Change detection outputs
□ □ □ □ □ □ □

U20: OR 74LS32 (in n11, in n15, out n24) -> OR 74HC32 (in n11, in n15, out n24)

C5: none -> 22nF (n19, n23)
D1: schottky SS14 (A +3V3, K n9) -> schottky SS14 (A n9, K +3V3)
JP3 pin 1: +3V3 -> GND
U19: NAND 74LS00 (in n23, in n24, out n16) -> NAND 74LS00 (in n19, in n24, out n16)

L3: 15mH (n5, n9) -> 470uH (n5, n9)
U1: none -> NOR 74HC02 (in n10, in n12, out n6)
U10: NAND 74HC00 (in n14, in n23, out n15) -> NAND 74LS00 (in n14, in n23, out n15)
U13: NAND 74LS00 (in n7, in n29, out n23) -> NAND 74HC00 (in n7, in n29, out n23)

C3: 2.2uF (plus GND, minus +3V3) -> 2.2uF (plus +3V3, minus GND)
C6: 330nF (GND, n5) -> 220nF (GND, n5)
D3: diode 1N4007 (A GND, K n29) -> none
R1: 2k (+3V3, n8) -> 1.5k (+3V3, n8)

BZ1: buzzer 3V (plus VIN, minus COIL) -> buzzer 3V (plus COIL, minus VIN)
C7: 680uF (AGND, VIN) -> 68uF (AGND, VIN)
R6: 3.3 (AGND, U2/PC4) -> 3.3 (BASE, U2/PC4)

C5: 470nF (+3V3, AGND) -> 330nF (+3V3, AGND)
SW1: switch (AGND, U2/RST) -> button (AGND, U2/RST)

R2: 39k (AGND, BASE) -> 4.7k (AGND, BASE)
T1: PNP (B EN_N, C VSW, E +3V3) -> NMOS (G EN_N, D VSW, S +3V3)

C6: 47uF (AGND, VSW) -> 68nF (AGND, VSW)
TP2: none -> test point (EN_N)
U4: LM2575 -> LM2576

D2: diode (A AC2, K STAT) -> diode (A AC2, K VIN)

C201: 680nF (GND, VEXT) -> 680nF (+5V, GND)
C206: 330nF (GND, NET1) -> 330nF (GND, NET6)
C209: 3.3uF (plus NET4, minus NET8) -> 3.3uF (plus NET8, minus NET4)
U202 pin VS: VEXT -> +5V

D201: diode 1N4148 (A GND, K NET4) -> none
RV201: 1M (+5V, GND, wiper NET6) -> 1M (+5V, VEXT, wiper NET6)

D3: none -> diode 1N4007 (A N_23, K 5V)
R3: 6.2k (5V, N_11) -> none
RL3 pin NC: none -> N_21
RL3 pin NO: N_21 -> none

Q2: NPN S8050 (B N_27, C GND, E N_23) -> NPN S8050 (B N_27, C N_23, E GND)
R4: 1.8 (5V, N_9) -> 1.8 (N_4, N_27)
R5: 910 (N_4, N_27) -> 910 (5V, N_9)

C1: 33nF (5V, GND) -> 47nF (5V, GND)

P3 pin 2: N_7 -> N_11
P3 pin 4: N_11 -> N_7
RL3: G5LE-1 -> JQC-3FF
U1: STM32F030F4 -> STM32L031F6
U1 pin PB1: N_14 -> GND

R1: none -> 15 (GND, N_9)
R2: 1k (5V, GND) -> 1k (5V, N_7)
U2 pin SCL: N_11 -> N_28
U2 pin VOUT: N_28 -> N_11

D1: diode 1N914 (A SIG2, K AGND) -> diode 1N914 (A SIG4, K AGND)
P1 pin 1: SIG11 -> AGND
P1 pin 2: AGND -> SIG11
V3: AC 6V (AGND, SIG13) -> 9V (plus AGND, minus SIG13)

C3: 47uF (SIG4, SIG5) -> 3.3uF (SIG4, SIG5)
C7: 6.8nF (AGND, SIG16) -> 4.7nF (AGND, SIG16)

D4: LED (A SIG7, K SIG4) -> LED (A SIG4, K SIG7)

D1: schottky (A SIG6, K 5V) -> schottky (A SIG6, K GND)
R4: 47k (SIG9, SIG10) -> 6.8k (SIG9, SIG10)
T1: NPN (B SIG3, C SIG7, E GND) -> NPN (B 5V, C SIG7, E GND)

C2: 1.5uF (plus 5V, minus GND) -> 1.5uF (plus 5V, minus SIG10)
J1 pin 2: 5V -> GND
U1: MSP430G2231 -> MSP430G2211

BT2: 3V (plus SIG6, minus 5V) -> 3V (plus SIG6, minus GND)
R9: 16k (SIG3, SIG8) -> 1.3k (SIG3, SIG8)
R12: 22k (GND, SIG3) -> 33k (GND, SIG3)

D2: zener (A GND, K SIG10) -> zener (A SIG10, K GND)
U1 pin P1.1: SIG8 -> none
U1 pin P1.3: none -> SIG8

□ □ □ □ □ □ □

*What you will do*
Only the lines from the one bearing "R1: none -> 15 (GND, N_9)" through the end of the entries above belong in the answer, each one exactly as given.

*Task answer*
R1: none -> 15 (GND, N_9)
R2: 1k (5V, GND) -> 1k (5V, N_7)
U2 pin SCL: N_11 -> N_28
U2 pin VOUT: N_28 -> N_11

D1: diode 1N914 (A SIG2, K AGND) -> diode 1N914 (A SIG4, K AGND)
P1 pin 1: SIG11 -> AGND
P1 pin 2: AGND -> SIG11
V3: AC 6V (AGND, SIG13) -> 9V (plus AGND, minus SIG13)

C3: 47uF (SIG4, SIG5) -> 3.3uF (SIG4, SIG5)
C7: 6.8nF (AGND, SIG16) -> 4.7nF (AGND, SIG16)

D4: LED (A SIG7, K SIG4) -> LED (A SIG4, K SIG7)

D1: schottky (A SIG6, K 5V) -> schottky (A SIG6, K GND)
R4: 47k (SIG9, SIG10) -> 6.8k (SIG9, SIG10)
T1: NPN (B SIG3, C SIG7, E GND) -> NPN (B 5V, C SIG7, E GND)

C2: 1.5uF (plus 5V, minus GND) -> 1.5uF (plus 5V, minus SIG10)
J1 pin 2: 5V -> GND
U1: MSP430G2231 -> MSP430G2211

BT2: 3V (plus SIG6, minus 5V) -> 3V (plus SIG6, minus GND)
R9: 16k (SIG3, SIG8) -> 1.3k (SIG3, SIG8)
R12: 22k (GND, SIG3) -> 33k (GND, SIG3)

D2: zener (A GND, K SIG10) -> zener (A SIG10, K GND)
U1 pin P1.1: SIG8 -> none
U1 pin P1.3: none -> SIG8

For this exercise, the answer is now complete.